Exactly the lines from the one holding "(599, 308) = (288, 181): blue" through the final line of the data are wanted, copied as written.

※ ※ ※

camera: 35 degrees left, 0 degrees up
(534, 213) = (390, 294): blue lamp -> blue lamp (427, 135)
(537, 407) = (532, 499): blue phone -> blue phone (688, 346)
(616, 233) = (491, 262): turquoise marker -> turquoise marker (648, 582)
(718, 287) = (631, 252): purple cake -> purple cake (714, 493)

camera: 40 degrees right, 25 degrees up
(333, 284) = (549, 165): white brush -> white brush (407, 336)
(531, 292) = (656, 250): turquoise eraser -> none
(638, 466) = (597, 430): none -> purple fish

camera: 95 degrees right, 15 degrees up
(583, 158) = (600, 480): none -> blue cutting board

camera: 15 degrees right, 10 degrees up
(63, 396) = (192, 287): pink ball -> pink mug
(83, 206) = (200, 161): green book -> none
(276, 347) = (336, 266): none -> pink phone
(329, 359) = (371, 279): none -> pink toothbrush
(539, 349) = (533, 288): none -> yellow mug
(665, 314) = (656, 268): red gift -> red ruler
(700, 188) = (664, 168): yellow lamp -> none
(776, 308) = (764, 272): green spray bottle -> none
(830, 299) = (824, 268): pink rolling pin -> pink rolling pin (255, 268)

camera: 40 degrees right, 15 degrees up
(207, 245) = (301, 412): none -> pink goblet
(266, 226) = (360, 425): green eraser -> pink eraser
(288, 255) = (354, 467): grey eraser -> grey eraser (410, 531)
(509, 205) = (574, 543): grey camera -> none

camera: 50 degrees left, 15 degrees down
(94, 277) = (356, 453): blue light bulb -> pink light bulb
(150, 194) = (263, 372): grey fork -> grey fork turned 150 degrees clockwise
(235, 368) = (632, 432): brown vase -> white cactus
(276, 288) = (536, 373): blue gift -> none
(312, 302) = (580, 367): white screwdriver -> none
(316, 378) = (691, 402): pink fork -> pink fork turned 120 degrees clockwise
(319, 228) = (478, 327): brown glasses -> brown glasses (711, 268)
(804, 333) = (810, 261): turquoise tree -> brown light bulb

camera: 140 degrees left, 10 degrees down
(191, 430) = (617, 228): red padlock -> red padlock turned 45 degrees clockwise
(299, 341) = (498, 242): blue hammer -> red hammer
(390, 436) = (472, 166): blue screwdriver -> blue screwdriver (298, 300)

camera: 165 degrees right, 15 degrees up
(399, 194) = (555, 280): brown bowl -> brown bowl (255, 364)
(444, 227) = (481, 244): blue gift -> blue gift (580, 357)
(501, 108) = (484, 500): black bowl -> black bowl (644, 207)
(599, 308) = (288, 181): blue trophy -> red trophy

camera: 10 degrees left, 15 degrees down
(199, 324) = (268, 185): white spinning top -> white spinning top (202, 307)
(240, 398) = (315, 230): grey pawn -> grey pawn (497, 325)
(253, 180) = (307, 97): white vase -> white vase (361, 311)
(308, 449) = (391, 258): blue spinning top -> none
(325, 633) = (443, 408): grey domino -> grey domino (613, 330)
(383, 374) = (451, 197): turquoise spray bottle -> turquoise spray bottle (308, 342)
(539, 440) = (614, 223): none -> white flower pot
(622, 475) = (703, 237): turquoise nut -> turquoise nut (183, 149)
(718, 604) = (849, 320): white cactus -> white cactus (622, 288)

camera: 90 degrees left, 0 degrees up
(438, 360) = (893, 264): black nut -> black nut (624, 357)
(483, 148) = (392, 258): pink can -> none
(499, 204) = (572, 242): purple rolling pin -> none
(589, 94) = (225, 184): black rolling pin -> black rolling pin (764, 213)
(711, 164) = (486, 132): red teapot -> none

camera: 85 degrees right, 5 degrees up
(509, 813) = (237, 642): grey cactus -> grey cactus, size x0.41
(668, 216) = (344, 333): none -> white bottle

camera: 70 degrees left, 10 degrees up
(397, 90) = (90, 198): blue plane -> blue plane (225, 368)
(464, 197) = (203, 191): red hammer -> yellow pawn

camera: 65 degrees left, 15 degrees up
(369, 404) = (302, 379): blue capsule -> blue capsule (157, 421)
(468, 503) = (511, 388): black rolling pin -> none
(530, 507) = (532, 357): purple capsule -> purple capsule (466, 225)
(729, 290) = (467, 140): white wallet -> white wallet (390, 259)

※ ※ ※

● Answer to the problem
(599, 308) = (288, 181): blue trophy -> red trophy

camera: 10 degrees left, 15 degrees down
(199, 324) = (268, 185): white spinning top -> white spinning top (202, 307)
(240, 398) = (315, 230): grey pawn -> grey pawn (497, 325)
(253, 180) = (307, 97): white vase -> white vase (361, 311)
(308, 449) = (391, 258): blue spinning top -> none
(325, 633) = (443, 408): grey domino -> grey domino (613, 330)
(383, 374) = (451, 197): turquoise spray bottle -> turquoise spray bottle (308, 342)
(539, 440) = (614, 223): none -> white flower pot
(622, 475) = (703, 237): turquoise nut -> turquoise nut (183, 149)
(718, 604) = (849, 320): white cactus -> white cactus (622, 288)

camera: 90 degrees left, 0 degrees up
(438, 360) = (893, 264): black nut -> black nut (624, 357)
(483, 148) = (392, 258): pink can -> none
(499, 204) = (572, 242): purple rolling pin -> none
(589, 94) = (225, 184): black rolling pin -> black rolling pin (764, 213)
(711, 164) = (486, 132): red teapot -> none

camera: 85 degrees right, 5 degrees up
(509, 813) = (237, 642): grey cactus -> grey cactus, size x0.41
(668, 216) = (344, 333): none -> white bottle

camera: 70 degrees left, 10 degrees up
(397, 90) = (90, 198): blue plane -> blue plane (225, 368)
(464, 197) = (203, 191): red hammer -> yellow pawn

camera: 65 degrees left, 15 degrees up
(369, 404) = (302, 379): blue capsule -> blue capsule (157, 421)
(468, 503) = (511, 388): black rolling pin -> none
(530, 507) = (532, 357): purple capsule -> purple capsule (466, 225)
(729, 290) = (467, 140): white wallet -> white wallet (390, 259)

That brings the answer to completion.